--- Supplied data Enclosed Below ---
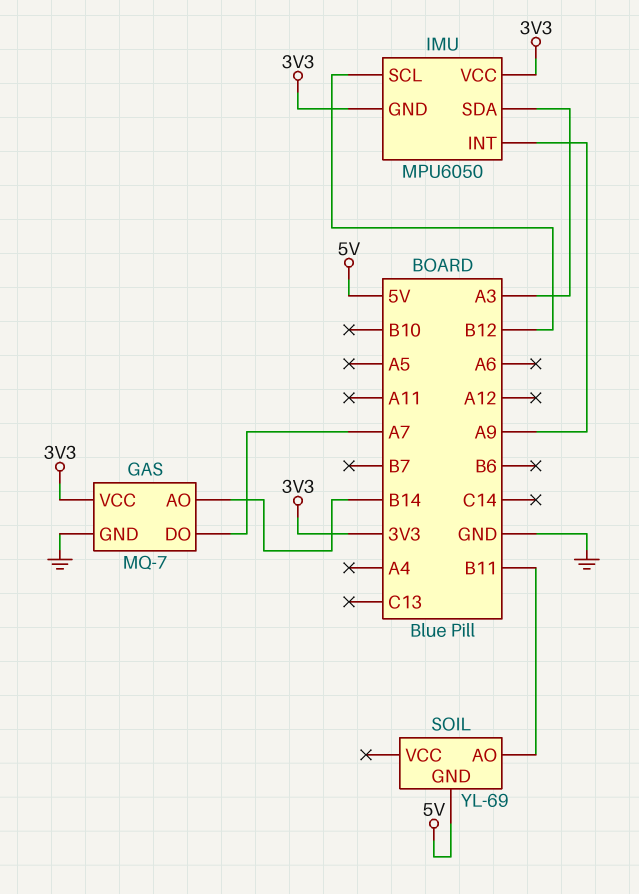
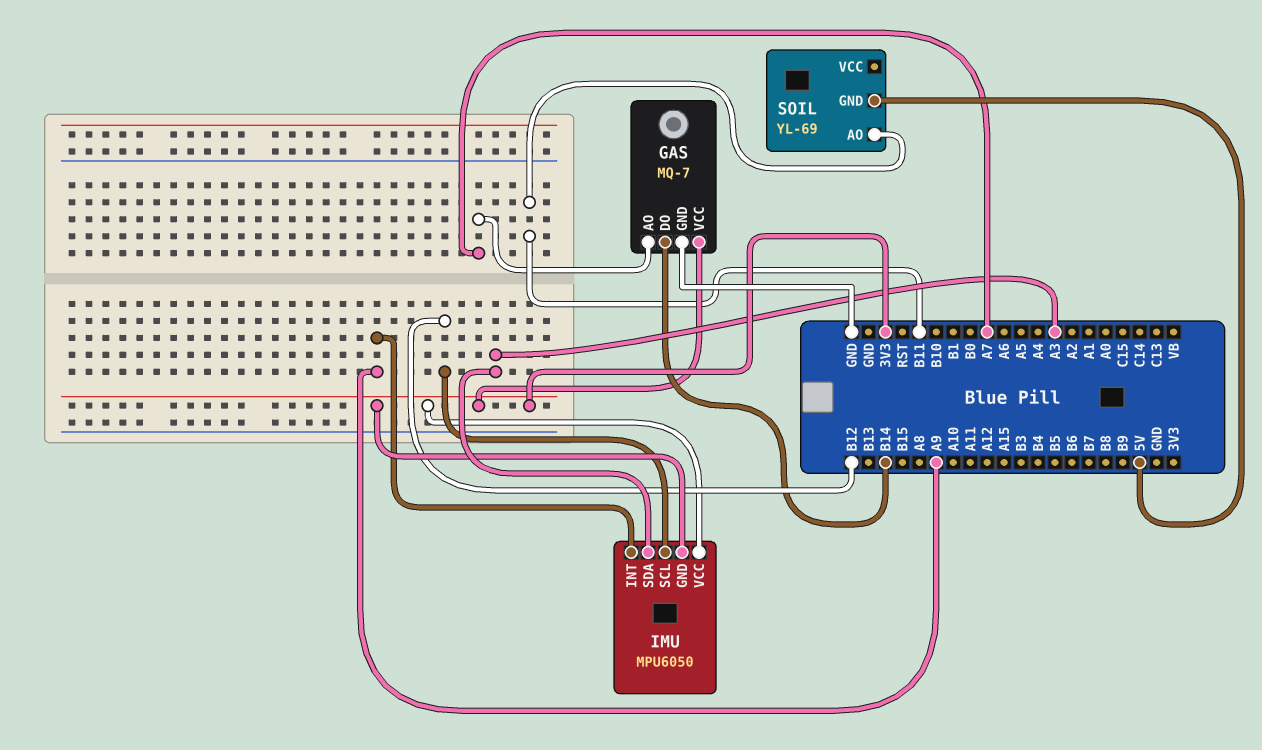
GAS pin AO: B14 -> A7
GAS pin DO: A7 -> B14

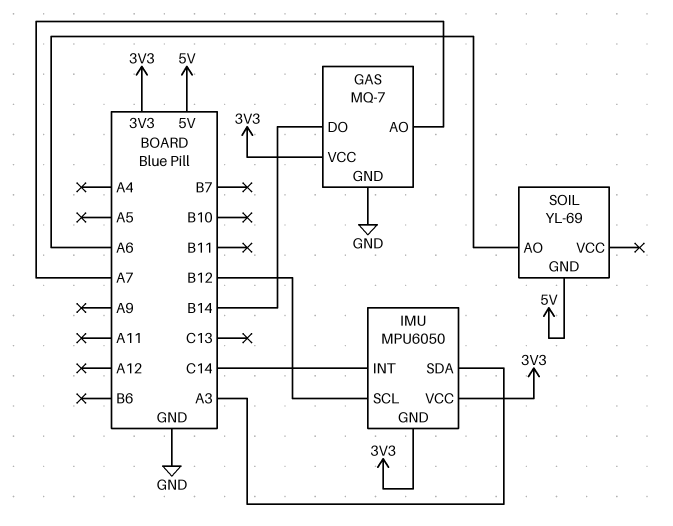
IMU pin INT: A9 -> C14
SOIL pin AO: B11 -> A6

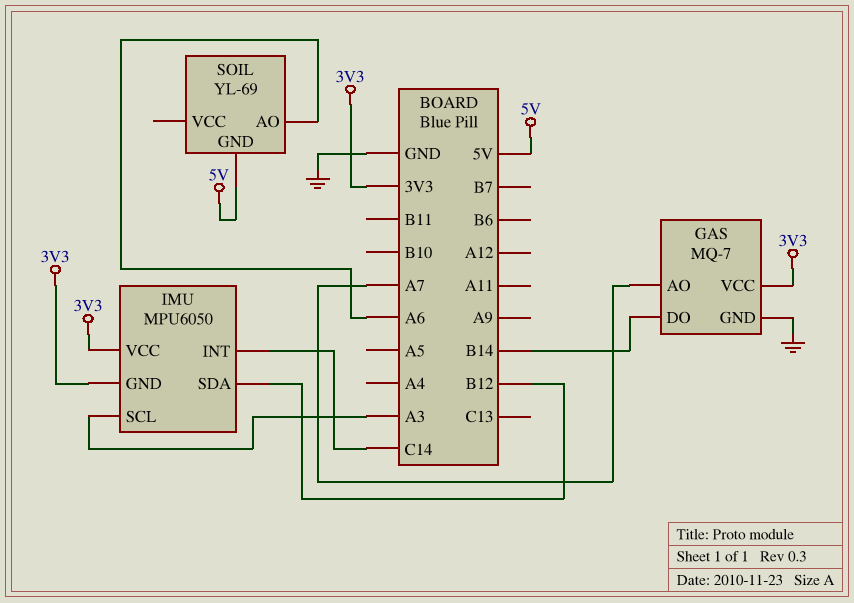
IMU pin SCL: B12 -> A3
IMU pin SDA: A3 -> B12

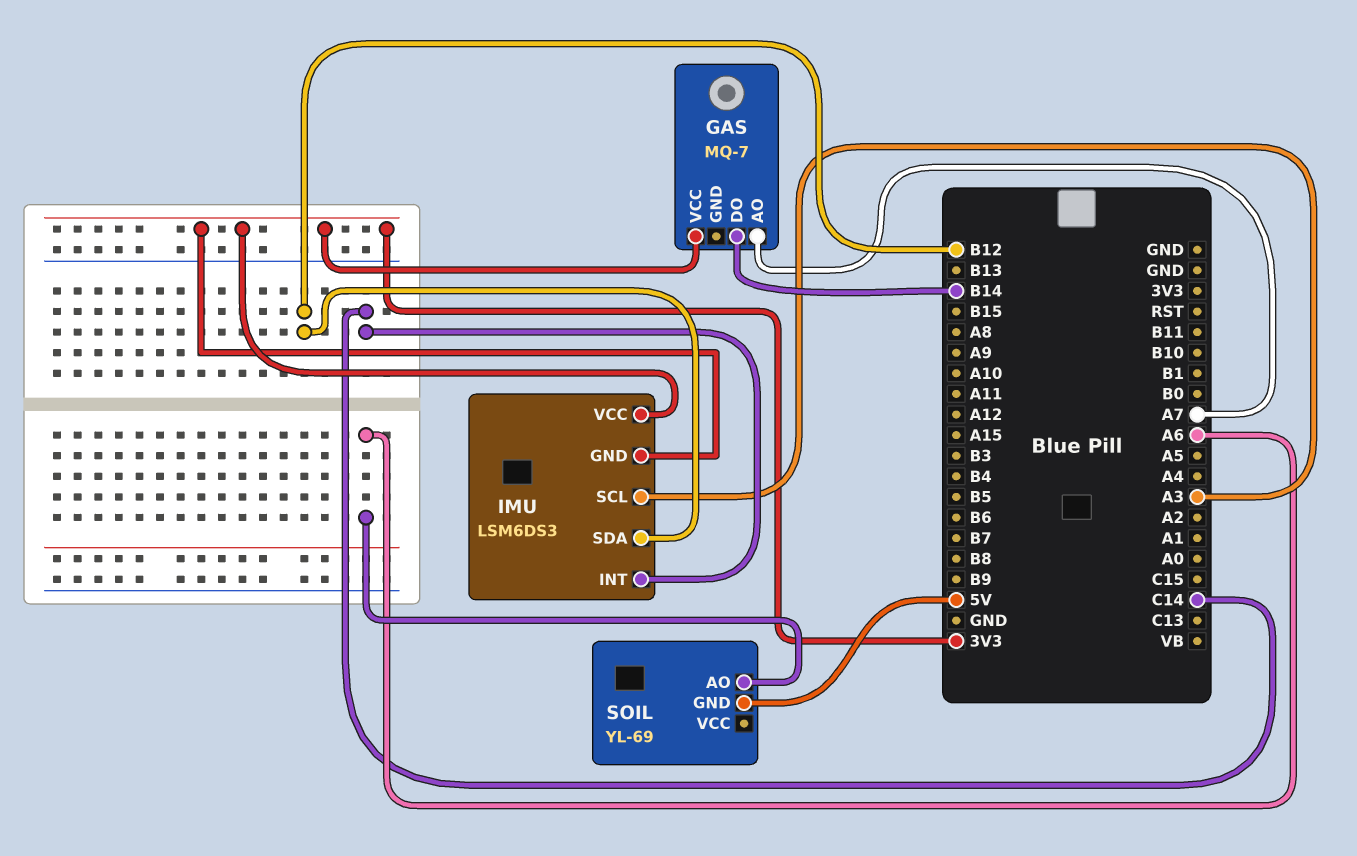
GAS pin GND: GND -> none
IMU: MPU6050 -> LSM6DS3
--- End of Enclosed Supplied data ---
__Your objective__: Could you reproduce every record above exactly, leaving out any pictures?

__Reply__:
GAS pin AO: B14 -> A7
GAS pin DO: A7 -> B14

IMU pin INT: A9 -> C14
SOIL pin AO: B11 -> A6

IMU pin SCL: B12 -> A3
IMU pin SDA: A3 -> B12

GAS pin GND: GND -> none
IMU: MPU6050 -> LSM6DS3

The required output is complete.